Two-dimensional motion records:
+++++
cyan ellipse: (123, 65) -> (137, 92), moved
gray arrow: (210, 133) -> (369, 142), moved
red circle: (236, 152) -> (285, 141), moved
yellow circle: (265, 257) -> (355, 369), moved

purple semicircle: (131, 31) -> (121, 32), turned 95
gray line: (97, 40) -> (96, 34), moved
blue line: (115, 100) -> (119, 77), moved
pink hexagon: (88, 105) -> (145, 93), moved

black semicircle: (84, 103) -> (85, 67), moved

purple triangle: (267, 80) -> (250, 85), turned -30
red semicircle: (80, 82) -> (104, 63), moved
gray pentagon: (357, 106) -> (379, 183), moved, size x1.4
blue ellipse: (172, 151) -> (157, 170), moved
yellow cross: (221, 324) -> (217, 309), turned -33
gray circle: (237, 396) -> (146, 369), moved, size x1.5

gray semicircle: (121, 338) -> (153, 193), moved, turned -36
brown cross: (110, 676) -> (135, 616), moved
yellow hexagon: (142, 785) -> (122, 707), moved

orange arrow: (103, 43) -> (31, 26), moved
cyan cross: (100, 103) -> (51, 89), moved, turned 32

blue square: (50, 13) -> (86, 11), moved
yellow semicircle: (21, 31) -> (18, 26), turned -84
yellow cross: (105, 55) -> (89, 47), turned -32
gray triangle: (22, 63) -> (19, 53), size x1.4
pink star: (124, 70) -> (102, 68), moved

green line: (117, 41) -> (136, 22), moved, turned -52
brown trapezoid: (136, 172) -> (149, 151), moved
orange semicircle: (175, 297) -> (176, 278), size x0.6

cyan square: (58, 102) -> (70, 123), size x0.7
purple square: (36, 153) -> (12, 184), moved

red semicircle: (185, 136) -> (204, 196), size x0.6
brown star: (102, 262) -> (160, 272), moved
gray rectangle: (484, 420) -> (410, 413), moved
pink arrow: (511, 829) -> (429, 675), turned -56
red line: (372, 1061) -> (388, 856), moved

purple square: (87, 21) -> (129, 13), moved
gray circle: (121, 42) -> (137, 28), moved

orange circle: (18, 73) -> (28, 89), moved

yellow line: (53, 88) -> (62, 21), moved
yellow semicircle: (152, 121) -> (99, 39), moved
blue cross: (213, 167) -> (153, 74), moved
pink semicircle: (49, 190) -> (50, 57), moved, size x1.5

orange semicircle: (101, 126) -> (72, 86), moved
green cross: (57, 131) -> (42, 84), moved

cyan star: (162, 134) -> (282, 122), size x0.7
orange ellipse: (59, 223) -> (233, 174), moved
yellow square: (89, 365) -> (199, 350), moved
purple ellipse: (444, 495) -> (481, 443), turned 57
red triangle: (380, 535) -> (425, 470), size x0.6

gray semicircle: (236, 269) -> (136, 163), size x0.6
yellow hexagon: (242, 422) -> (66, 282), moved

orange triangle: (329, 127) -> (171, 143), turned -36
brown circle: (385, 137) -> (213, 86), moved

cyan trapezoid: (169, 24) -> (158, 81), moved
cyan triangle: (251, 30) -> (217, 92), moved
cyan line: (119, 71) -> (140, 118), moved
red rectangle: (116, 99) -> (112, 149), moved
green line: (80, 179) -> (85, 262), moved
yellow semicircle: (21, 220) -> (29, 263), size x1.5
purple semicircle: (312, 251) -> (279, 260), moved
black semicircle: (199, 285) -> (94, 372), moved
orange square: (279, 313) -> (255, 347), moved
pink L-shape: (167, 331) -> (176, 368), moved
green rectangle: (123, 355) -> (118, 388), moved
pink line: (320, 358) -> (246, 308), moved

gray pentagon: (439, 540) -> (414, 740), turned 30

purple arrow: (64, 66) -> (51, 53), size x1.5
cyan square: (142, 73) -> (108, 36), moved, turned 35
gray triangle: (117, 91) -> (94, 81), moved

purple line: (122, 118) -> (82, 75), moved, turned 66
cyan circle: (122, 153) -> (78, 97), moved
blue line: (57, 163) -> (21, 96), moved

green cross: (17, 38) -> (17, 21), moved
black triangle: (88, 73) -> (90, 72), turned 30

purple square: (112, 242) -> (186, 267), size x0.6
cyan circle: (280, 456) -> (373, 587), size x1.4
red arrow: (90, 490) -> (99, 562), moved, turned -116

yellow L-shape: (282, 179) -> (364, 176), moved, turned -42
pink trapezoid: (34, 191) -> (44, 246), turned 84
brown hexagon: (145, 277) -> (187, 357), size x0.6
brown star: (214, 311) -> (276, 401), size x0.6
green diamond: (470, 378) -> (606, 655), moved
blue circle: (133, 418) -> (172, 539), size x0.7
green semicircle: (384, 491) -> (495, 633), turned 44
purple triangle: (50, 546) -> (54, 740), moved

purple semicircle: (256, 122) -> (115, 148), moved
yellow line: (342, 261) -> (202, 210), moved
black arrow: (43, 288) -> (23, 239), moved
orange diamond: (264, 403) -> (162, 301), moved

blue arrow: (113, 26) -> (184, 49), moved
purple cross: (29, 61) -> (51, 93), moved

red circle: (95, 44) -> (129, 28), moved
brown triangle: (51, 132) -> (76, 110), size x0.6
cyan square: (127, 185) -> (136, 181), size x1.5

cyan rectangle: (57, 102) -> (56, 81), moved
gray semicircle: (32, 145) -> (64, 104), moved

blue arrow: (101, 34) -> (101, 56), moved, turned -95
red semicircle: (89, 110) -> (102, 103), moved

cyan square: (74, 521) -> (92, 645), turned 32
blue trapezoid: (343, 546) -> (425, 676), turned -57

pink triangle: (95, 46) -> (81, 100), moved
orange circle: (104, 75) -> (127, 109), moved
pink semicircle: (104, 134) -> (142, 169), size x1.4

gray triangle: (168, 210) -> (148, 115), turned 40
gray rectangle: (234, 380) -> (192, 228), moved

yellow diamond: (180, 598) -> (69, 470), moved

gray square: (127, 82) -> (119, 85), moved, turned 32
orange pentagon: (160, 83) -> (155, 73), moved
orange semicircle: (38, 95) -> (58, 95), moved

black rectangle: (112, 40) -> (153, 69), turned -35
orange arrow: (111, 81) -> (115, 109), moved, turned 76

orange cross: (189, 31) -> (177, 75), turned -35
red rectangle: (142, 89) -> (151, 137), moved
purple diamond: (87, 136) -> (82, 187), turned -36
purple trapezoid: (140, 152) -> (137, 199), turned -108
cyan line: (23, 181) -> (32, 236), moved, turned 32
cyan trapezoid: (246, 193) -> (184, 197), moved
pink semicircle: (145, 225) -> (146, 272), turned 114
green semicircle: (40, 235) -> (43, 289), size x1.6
+++++
* **ASSIGNMENT**: With no words changed, transcribe the records above.

* **EXERCISE ANSWER**:
cyan ellipse: (123, 65) -> (137, 92), moved
gray arrow: (210, 133) -> (369, 142), moved
red circle: (236, 152) -> (285, 141), moved
yellow circle: (265, 257) -> (355, 369), moved

purple semicircle: (131, 31) -> (121, 32), turned 95
gray line: (97, 40) -> (96, 34), moved
blue line: (115, 100) -> (119, 77), moved
pink hexagon: (88, 105) -> (145, 93), moved

black semicircle: (84, 103) -> (85, 67), moved

purple triangle: (267, 80) -> (250, 85), turned -30
red semicircle: (80, 82) -> (104, 63), moved
gray pentagon: (357, 106) -> (379, 183), moved, size x1.4
blue ellipse: (172, 151) -> (157, 170), moved
yellow cross: (221, 324) -> (217, 309), turned -33
gray circle: (237, 396) -> (146, 369), moved, size x1.5

gray semicircle: (121, 338) -> (153, 193), moved, turned -36
brown cross: (110, 676) -> (135, 616), moved
yellow hexagon: (142, 785) -> (122, 707), moved

orange arrow: (103, 43) -> (31, 26), moved
cyan cross: (100, 103) -> (51, 89), moved, turned 32

blue square: (50, 13) -> (86, 11), moved
yellow semicircle: (21, 31) -> (18, 26), turned -84
yellow cross: (105, 55) -> (89, 47), turned -32
gray triangle: (22, 63) -> (19, 53), size x1.4
pink star: (124, 70) -> (102, 68), moved

green line: (117, 41) -> (136, 22), moved, turned -52
brown trapezoid: (136, 172) -> (149, 151), moved
orange semicircle: (175, 297) -> (176, 278), size x0.6

cyan square: (58, 102) -> (70, 123), size x0.7
purple square: (36, 153) -> (12, 184), moved

red semicircle: (185, 136) -> (204, 196), size x0.6
brown star: (102, 262) -> (160, 272), moved
gray rectangle: (484, 420) -> (410, 413), moved
pink arrow: (511, 829) -> (429, 675), turned -56
red line: (372, 1061) -> (388, 856), moved

purple square: (87, 21) -> (129, 13), moved
gray circle: (121, 42) -> (137, 28), moved

orange circle: (18, 73) -> (28, 89), moved

yellow line: (53, 88) -> (62, 21), moved
yellow semicircle: (152, 121) -> (99, 39), moved
blue cross: (213, 167) -> (153, 74), moved
pink semicircle: (49, 190) -> (50, 57), moved, size x1.5

orange semicircle: (101, 126) -> (72, 86), moved
green cross: (57, 131) -> (42, 84), moved

cyan star: (162, 134) -> (282, 122), size x0.7
orange ellipse: (59, 223) -> (233, 174), moved
yellow square: (89, 365) -> (199, 350), moved
purple ellipse: (444, 495) -> (481, 443), turned 57
red triangle: (380, 535) -> (425, 470), size x0.6

gray semicircle: (236, 269) -> (136, 163), size x0.6
yellow hexagon: (242, 422) -> (66, 282), moved

orange triangle: (329, 127) -> (171, 143), turned -36
brown circle: (385, 137) -> (213, 86), moved

cyan trapezoid: (169, 24) -> (158, 81), moved
cyan triangle: (251, 30) -> (217, 92), moved
cyan line: (119, 71) -> (140, 118), moved
red rectangle: (116, 99) -> (112, 149), moved
green line: (80, 179) -> (85, 262), moved
yellow semicircle: (21, 220) -> (29, 263), size x1.5
purple semicircle: (312, 251) -> (279, 260), moved
black semicircle: (199, 285) -> (94, 372), moved
orange square: (279, 313) -> (255, 347), moved
pink L-shape: (167, 331) -> (176, 368), moved
green rectangle: (123, 355) -> (118, 388), moved
pink line: (320, 358) -> (246, 308), moved

gray pentagon: (439, 540) -> (414, 740), turned 30

purple arrow: (64, 66) -> (51, 53), size x1.5
cyan square: (142, 73) -> (108, 36), moved, turned 35
gray triangle: (117, 91) -> (94, 81), moved

purple line: (122, 118) -> (82, 75), moved, turned 66
cyan circle: (122, 153) -> (78, 97), moved
blue line: (57, 163) -> (21, 96), moved

green cross: (17, 38) -> (17, 21), moved
black triangle: (88, 73) -> (90, 72), turned 30

purple square: (112, 242) -> (186, 267), size x0.6
cyan circle: (280, 456) -> (373, 587), size x1.4
red arrow: (90, 490) -> (99, 562), moved, turned -116

yellow L-shape: (282, 179) -> (364, 176), moved, turned -42
pink trapezoid: (34, 191) -> (44, 246), turned 84
brown hexagon: (145, 277) -> (187, 357), size x0.6
brown star: (214, 311) -> (276, 401), size x0.6
green diamond: (470, 378) -> (606, 655), moved
blue circle: (133, 418) -> (172, 539), size x0.7
green semicircle: (384, 491) -> (495, 633), turned 44
purple triangle: (50, 546) -> (54, 740), moved

purple semicircle: (256, 122) -> (115, 148), moved
yellow line: (342, 261) -> (202, 210), moved
black arrow: (43, 288) -> (23, 239), moved
orange diamond: (264, 403) -> (162, 301), moved

blue arrow: (113, 26) -> (184, 49), moved
purple cross: (29, 61) -> (51, 93), moved

red circle: (95, 44) -> (129, 28), moved
brown triangle: (51, 132) -> (76, 110), size x0.6
cyan square: (127, 185) -> (136, 181), size x1.5

cyan rectangle: (57, 102) -> (56, 81), moved
gray semicircle: (32, 145) -> (64, 104), moved

blue arrow: (101, 34) -> (101, 56), moved, turned -95
red semicircle: (89, 110) -> (102, 103), moved

cyan square: (74, 521) -> (92, 645), turned 32
blue trapezoid: (343, 546) -> (425, 676), turned -57

pink triangle: (95, 46) -> (81, 100), moved
orange circle: (104, 75) -> (127, 109), moved
pink semicircle: (104, 134) -> (142, 169), size x1.4

gray triangle: (168, 210) -> (148, 115), turned 40
gray rectangle: (234, 380) -> (192, 228), moved

yellow diamond: (180, 598) -> (69, 470), moved

gray square: (127, 82) -> (119, 85), moved, turned 32
orange pentagon: (160, 83) -> (155, 73), moved
orange semicircle: (38, 95) -> (58, 95), moved

black rectangle: (112, 40) -> (153, 69), turned -35
orange arrow: (111, 81) -> (115, 109), moved, turned 76

orange cross: (189, 31) -> (177, 75), turned -35
red rectangle: (142, 89) -> (151, 137), moved
purple diamond: (87, 136) -> (82, 187), turned -36
purple trapezoid: (140, 152) -> (137, 199), turned -108
cyan line: (23, 181) -> (32, 236), moved, turned 32
cyan trapezoid: (246, 193) -> (184, 197), moved
pink semicircle: (145, 225) -> (146, 272), turned 114
green semicircle: (40, 235) -> (43, 289), size x1.6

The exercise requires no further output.